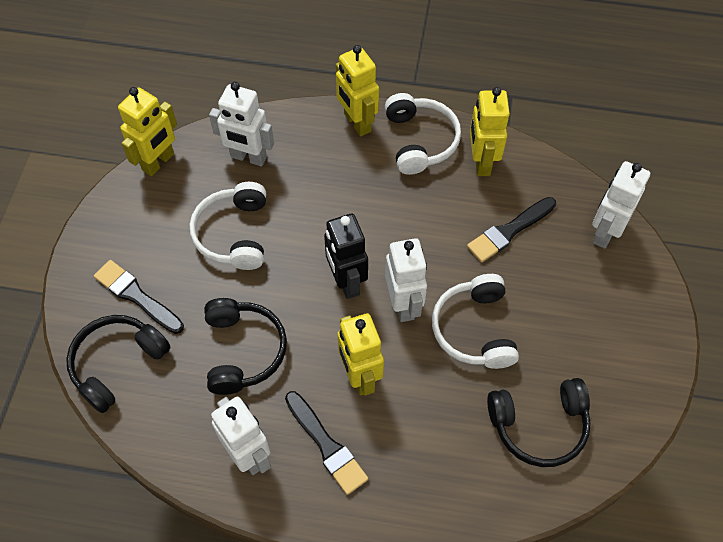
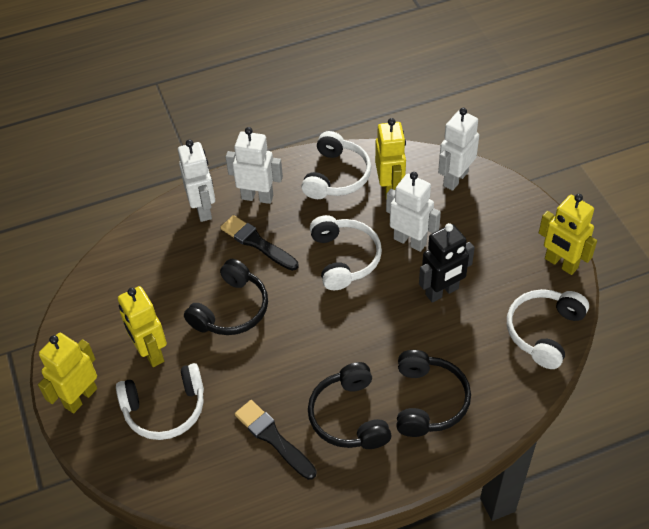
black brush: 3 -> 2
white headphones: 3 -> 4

⁂

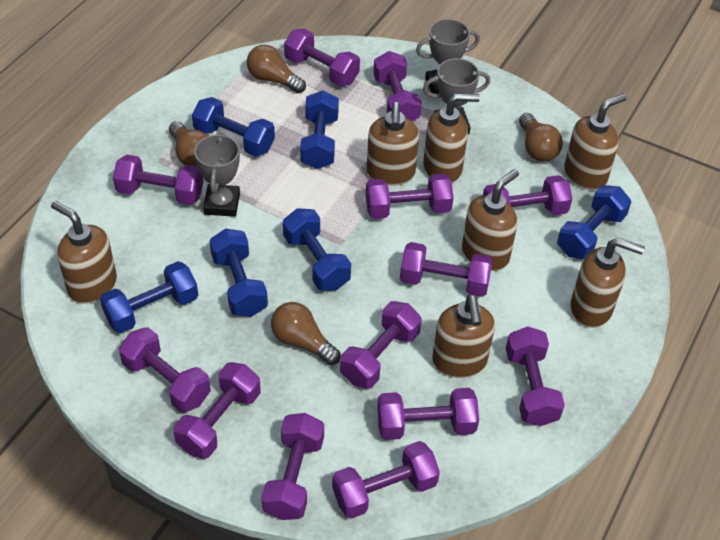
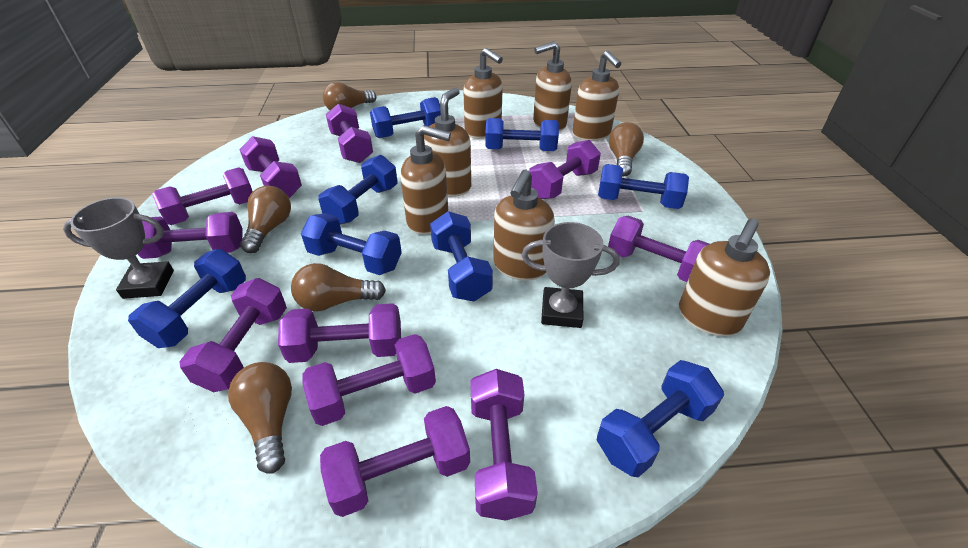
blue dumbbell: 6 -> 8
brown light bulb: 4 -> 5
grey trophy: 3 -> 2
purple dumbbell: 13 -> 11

⁂

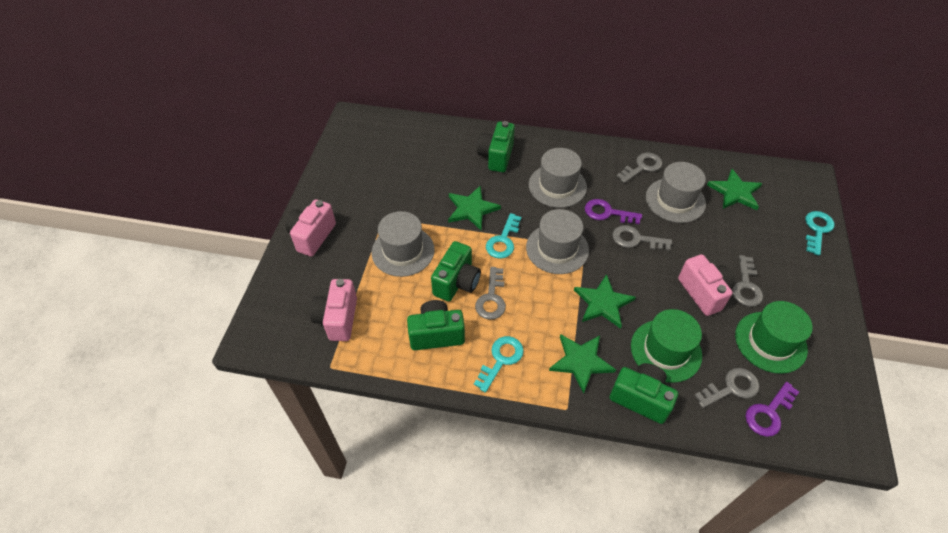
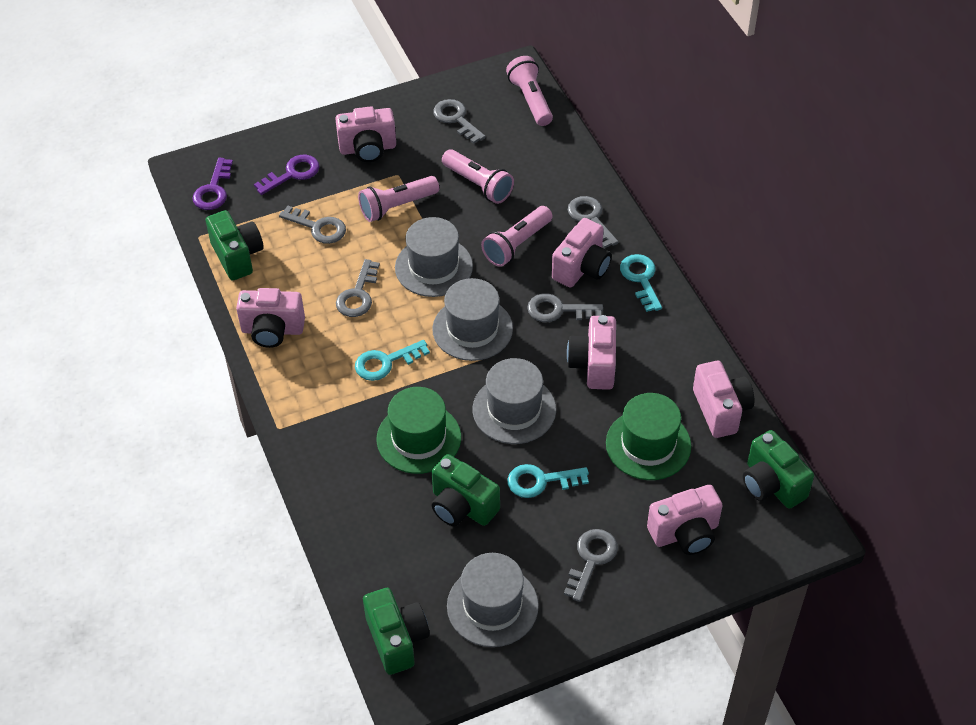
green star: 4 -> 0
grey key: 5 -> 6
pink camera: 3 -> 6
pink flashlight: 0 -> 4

⁂

TASK PROMPT
Look for the word "dumbbell" in the data, then return every line that contains it.

RESULT FOR THIS TASK
blue dumbbell: 6 -> 8
purple dumbbell: 13 -> 11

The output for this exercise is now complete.